--- START ---

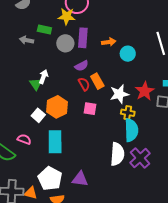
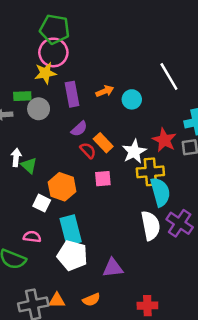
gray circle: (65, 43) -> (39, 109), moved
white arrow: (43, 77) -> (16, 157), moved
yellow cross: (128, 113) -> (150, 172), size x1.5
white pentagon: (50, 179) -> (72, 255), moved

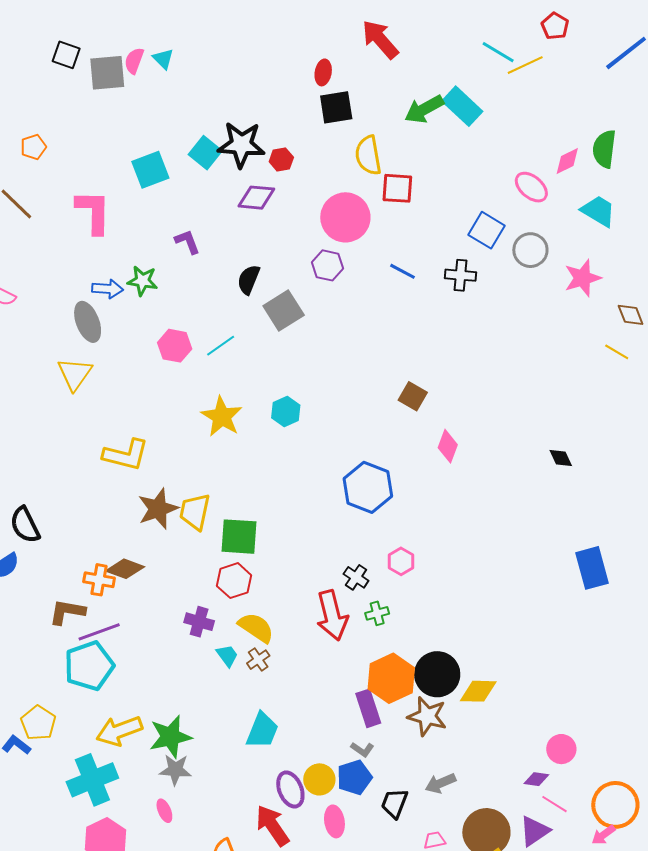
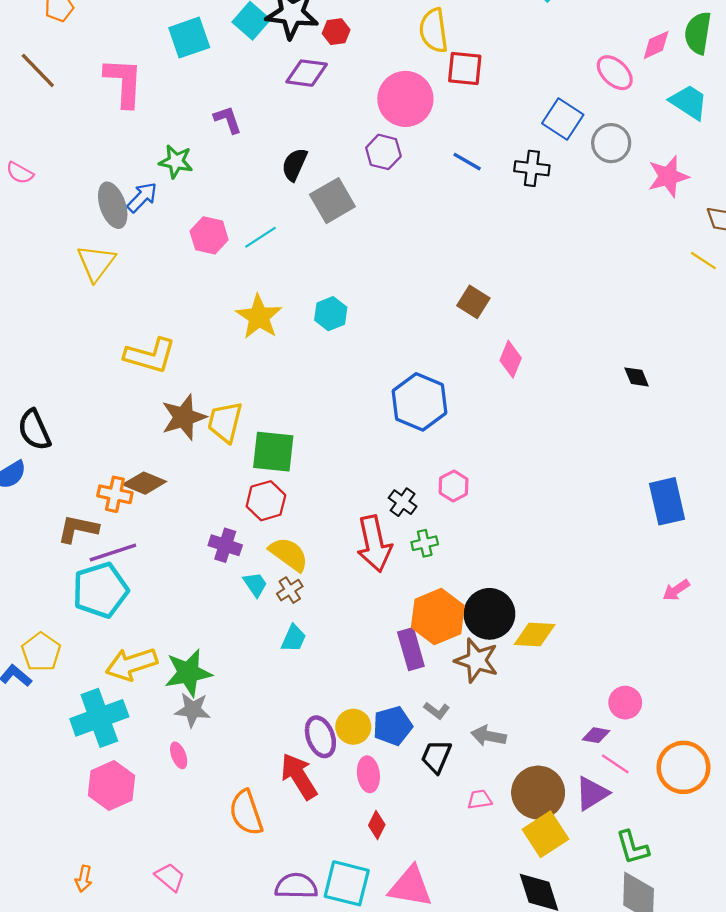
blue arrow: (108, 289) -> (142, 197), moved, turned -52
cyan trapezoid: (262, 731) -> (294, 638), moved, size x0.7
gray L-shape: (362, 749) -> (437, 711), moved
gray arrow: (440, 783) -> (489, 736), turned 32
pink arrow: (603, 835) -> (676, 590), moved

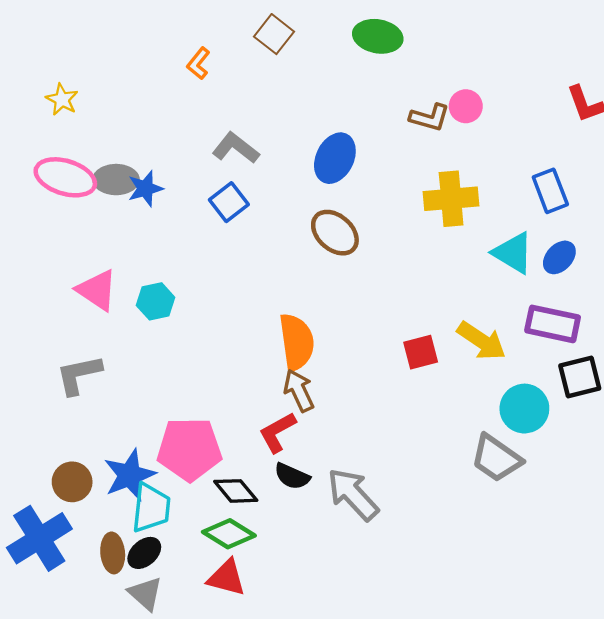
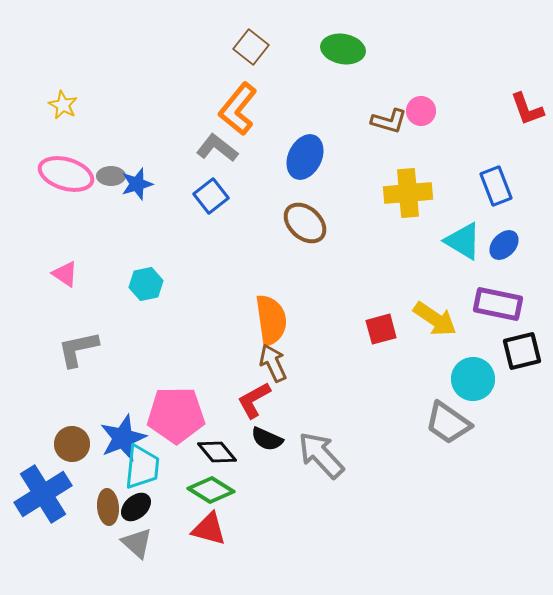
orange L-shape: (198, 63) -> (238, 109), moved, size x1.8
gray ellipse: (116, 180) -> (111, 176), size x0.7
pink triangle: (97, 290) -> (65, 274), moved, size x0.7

--- END ---

**Requirement:** Once the pictures are set aside, what is needed is the lines from the line with "white pentagon: (50, 179) -> (72, 255), moved" through the end of the data, written out exactly and alone.

**Task result:**
white pentagon: (50, 179) -> (72, 255), moved

blue arrow: (108, 289) -> (142, 197), moved, turned -52
cyan trapezoid: (262, 731) -> (294, 638), moved, size x0.7
gray L-shape: (362, 749) -> (437, 711), moved
gray arrow: (440, 783) -> (489, 736), turned 32
pink arrow: (603, 835) -> (676, 590), moved

orange L-shape: (198, 63) -> (238, 109), moved, size x1.8
gray ellipse: (116, 180) -> (111, 176), size x0.7
pink triangle: (97, 290) -> (65, 274), moved, size x0.7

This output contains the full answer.